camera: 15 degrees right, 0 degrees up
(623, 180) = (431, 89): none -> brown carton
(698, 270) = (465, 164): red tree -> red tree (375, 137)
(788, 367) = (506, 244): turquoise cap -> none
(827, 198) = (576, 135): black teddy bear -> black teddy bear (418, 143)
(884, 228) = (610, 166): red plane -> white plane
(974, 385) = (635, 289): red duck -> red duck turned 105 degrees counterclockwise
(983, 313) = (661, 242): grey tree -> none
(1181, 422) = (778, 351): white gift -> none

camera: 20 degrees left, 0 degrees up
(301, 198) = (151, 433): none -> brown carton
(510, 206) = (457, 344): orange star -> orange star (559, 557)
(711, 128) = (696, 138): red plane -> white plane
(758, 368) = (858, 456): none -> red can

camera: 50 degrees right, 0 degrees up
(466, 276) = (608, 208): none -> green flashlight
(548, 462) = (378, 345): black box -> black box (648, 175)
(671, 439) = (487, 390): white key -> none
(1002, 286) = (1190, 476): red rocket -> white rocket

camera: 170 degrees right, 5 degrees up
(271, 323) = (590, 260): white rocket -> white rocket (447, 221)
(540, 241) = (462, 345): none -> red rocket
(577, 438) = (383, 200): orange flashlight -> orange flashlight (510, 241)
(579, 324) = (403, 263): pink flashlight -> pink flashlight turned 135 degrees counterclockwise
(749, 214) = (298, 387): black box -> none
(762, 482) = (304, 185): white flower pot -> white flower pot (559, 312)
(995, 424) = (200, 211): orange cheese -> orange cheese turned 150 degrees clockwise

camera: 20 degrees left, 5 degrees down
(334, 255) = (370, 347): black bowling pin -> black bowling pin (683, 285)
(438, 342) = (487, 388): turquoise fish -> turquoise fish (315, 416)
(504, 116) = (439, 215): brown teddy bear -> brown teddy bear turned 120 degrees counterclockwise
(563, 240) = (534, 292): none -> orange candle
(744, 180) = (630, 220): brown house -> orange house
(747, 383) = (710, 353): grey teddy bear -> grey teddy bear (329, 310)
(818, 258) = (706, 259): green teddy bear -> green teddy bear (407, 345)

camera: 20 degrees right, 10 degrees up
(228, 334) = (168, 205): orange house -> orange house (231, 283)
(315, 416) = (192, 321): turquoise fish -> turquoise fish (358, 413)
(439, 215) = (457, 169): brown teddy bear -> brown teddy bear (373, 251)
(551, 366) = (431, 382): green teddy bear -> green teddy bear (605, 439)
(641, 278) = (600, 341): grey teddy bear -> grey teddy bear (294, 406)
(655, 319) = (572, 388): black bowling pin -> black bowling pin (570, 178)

....

Go through the material above, find each line with the string "counterclockwise", and copy it.

(974, 385) = (635, 289): red duck -> red duck turned 105 degrees counterclockwise
(579, 324) = (403, 263): pink flashlight -> pink flashlight turned 135 degrees counterclockwise
(504, 116) = (439, 215): brown teddy bear -> brown teddy bear turned 120 degrees counterclockwise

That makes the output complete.